■ **WHAT IS BEING ASKED**:
Line by line, print the records exactly as they are, dropping the pictures.

■ **MATERIAL SUPPLIED**:
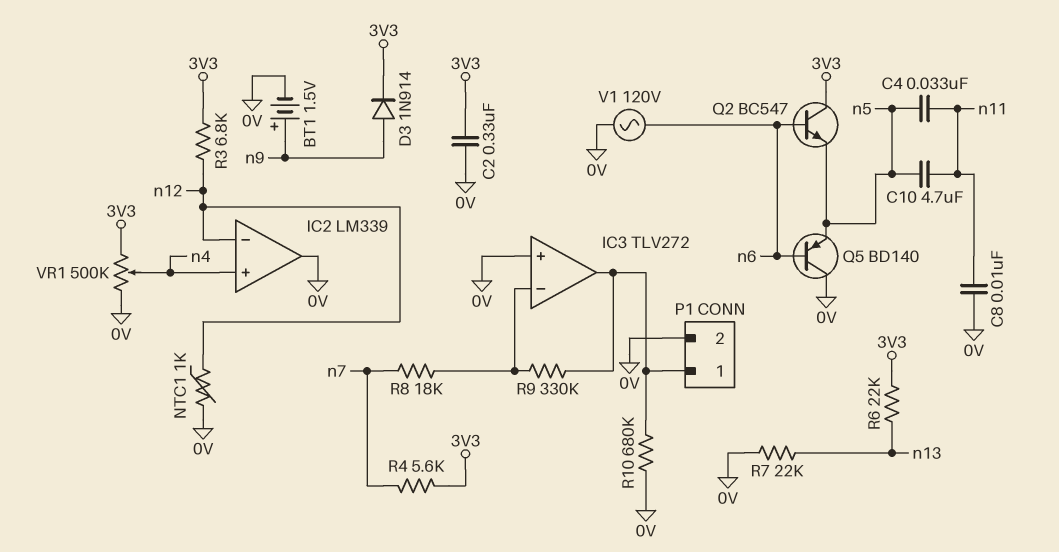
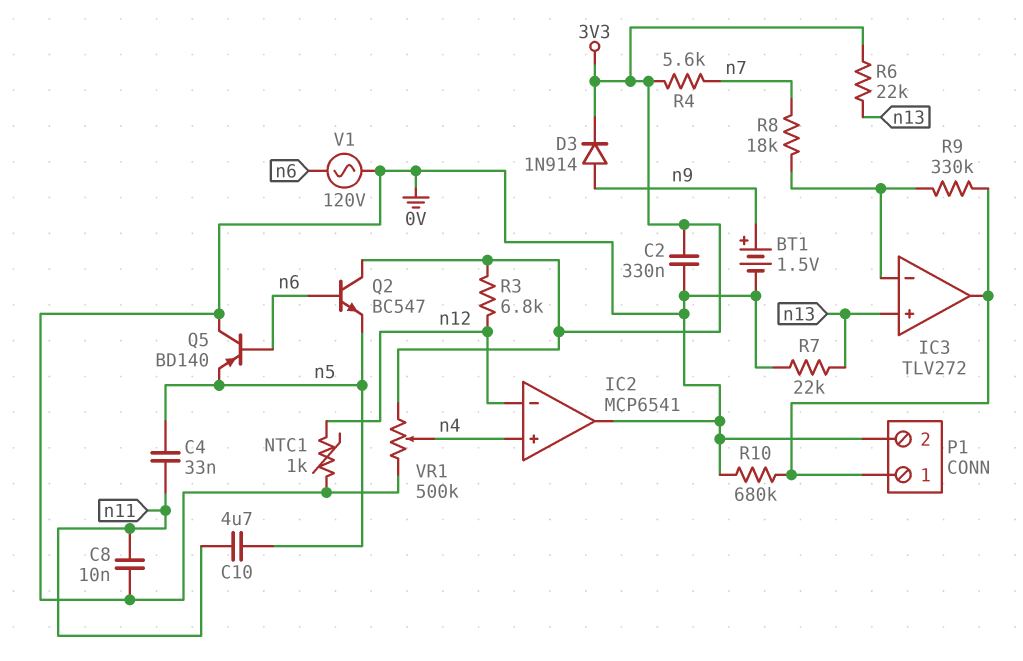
IC2: LM339 -> MCP6541
IC3 pin in+: 0V -> n13

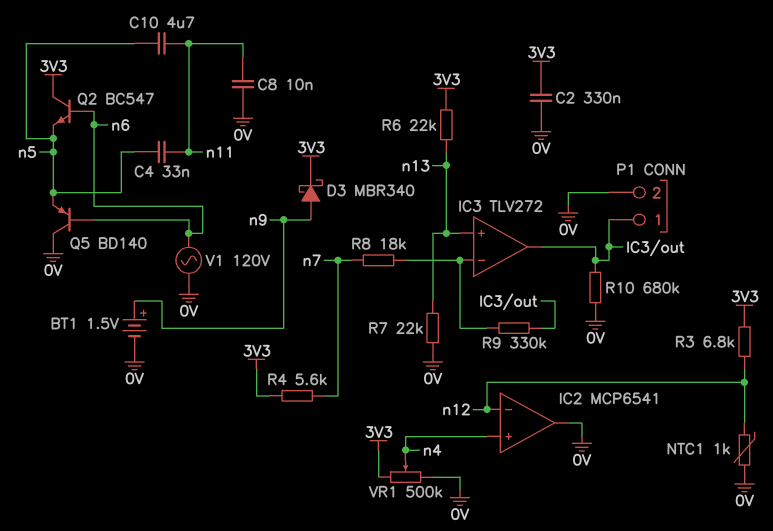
D3: diode 1N914 (A n9, K 3V3) -> schottky MBR340 (A n9, K 3V3)

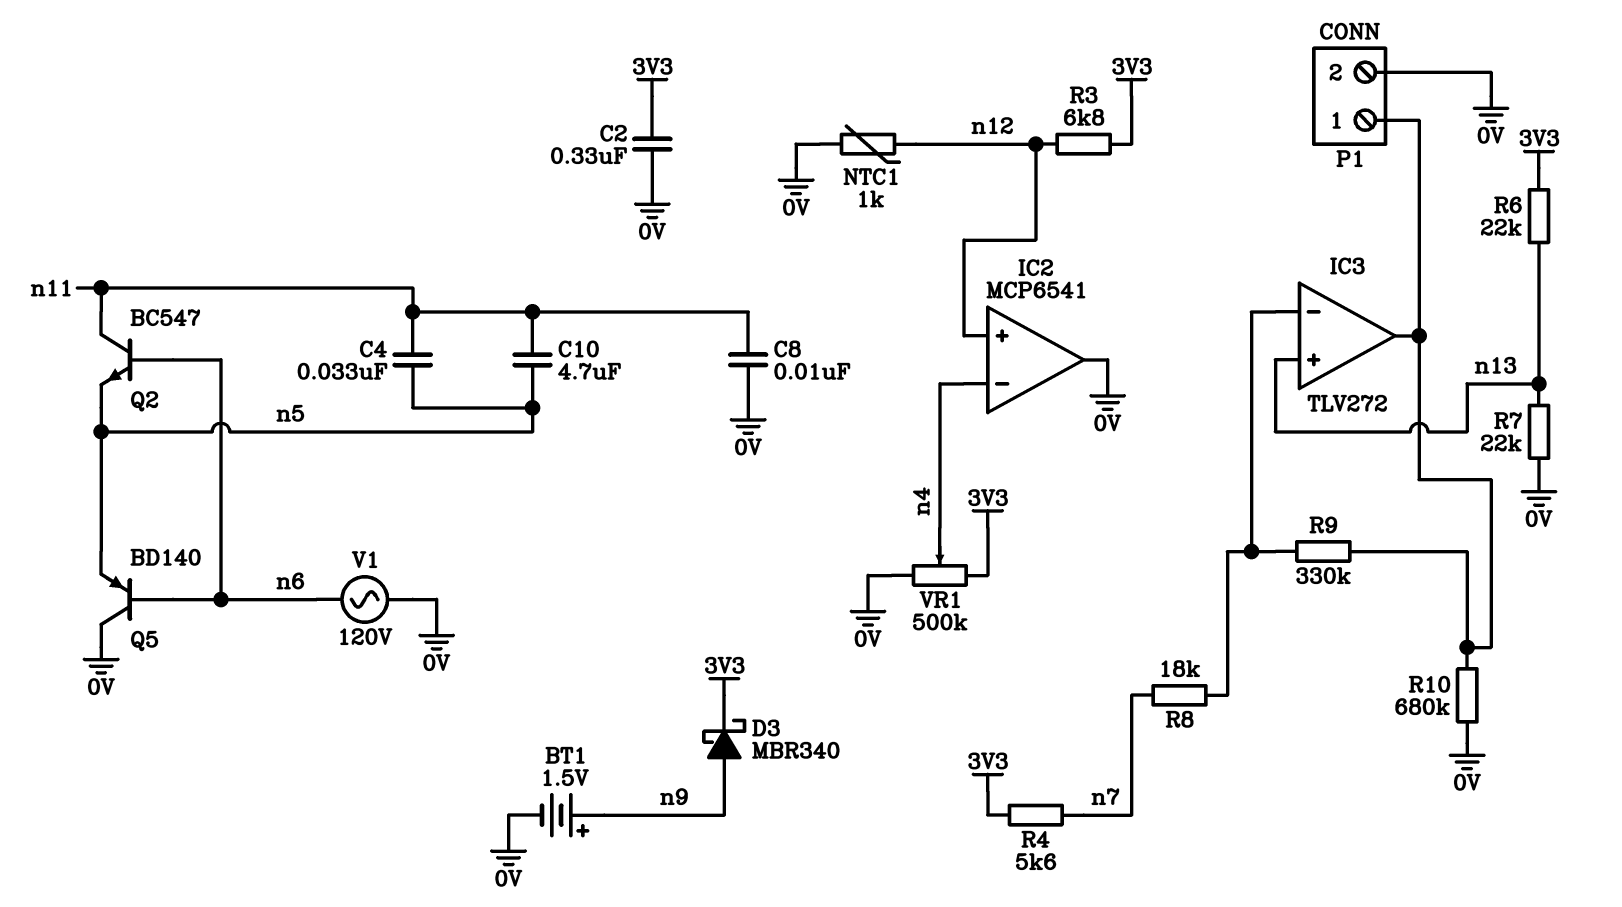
IC2 pin in+: n4 -> n12
IC2 pin in-: n12 -> n4
Q2: NPN BC547 (B n6, C 3V3, E n5) -> NPN BC547 (B n6, C n11, E n5)

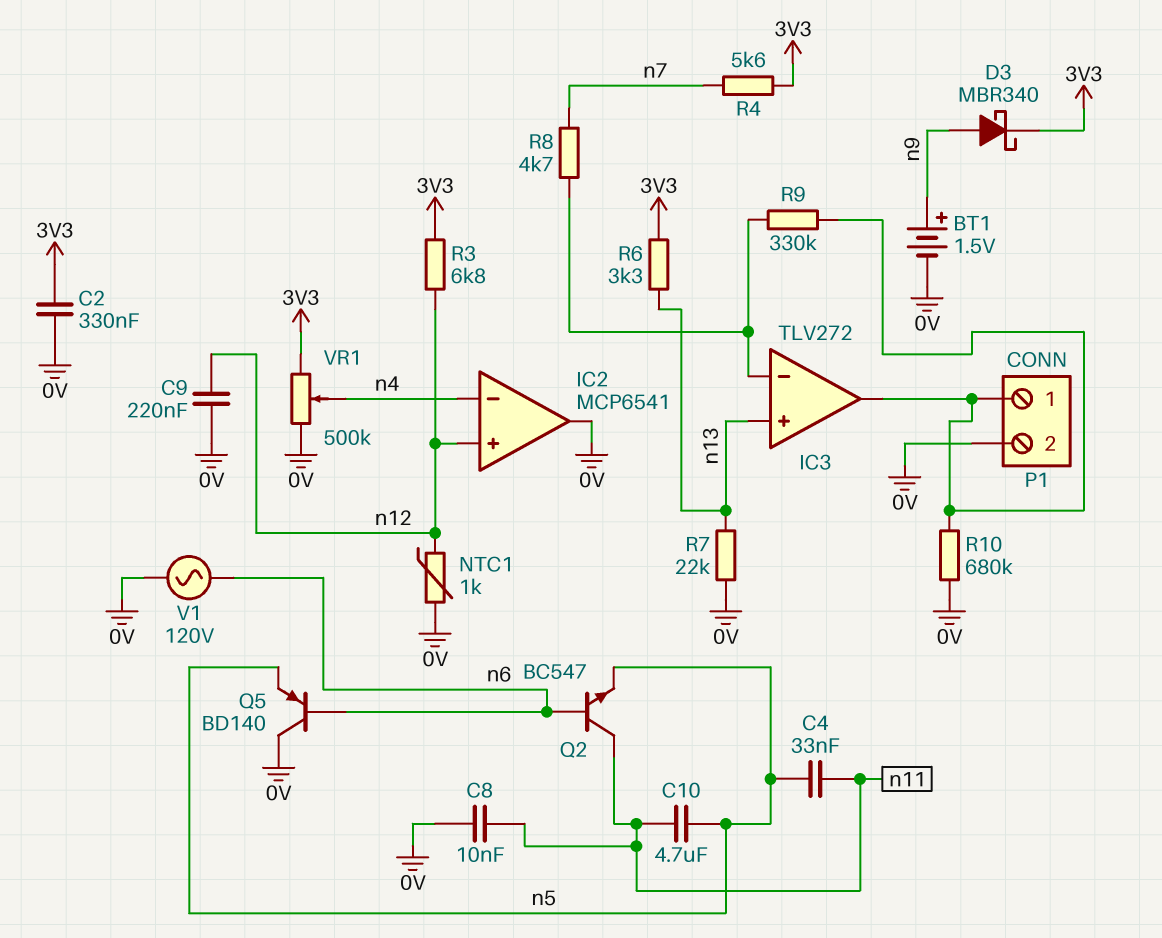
C9: none -> 220nF (0V, n12)
R6: 22k (3V3, n13) -> 3.3k (3V3, n13)
R8: 18k (IC3/in-, n7) -> 4.7k (IC3/in-, n7)

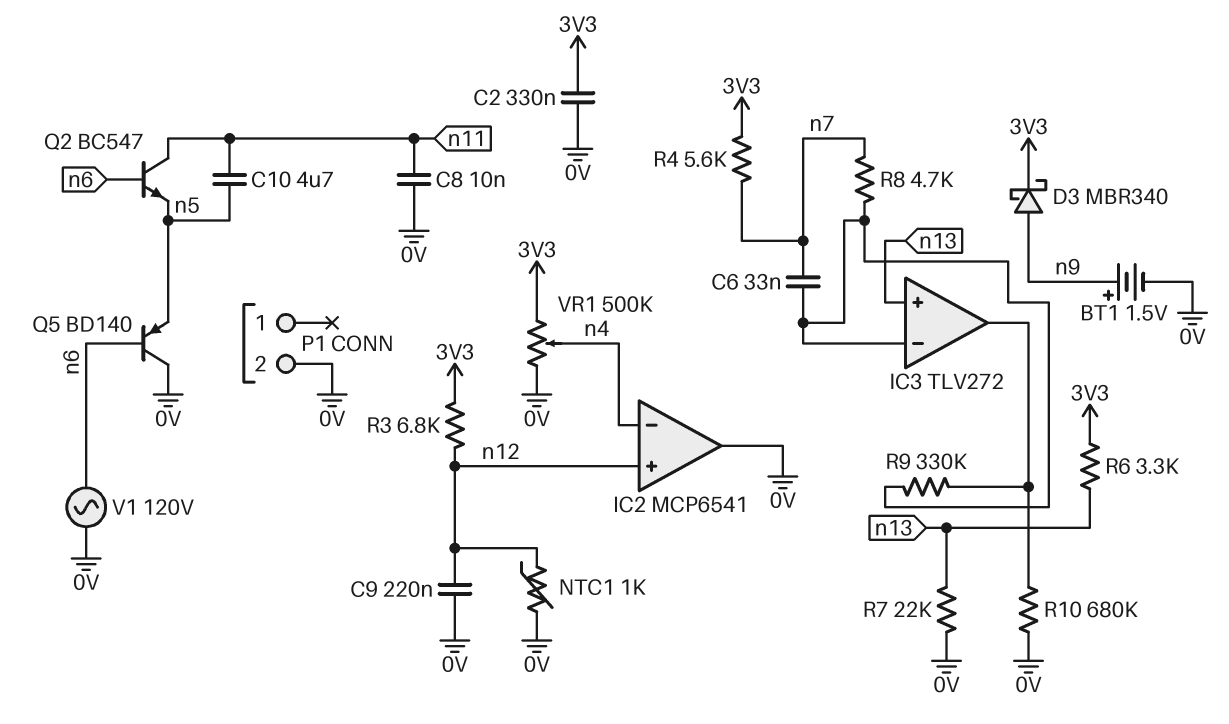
C4: 33nF (n5, n11) -> none
C6: none -> 33nF (IC3/in-, n7)
P1 pin 1: IC3/out -> none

■ **OUTPUT BELOW**:
IC2: LM339 -> MCP6541
IC3 pin in+: 0V -> n13

D3: diode 1N914 (A n9, K 3V3) -> schottky MBR340 (A n9, K 3V3)

IC2 pin in+: n4 -> n12
IC2 pin in-: n12 -> n4
Q2: NPN BC547 (B n6, C 3V3, E n5) -> NPN BC547 (B n6, C n11, E n5)

C9: none -> 220nF (0V, n12)
R6: 22k (3V3, n13) -> 3.3k (3V3, n13)
R8: 18k (IC3/in-, n7) -> 4.7k (IC3/in-, n7)

C4: 33nF (n5, n11) -> none
C6: none -> 33nF (IC3/in-, n7)
P1 pin 1: IC3/out -> none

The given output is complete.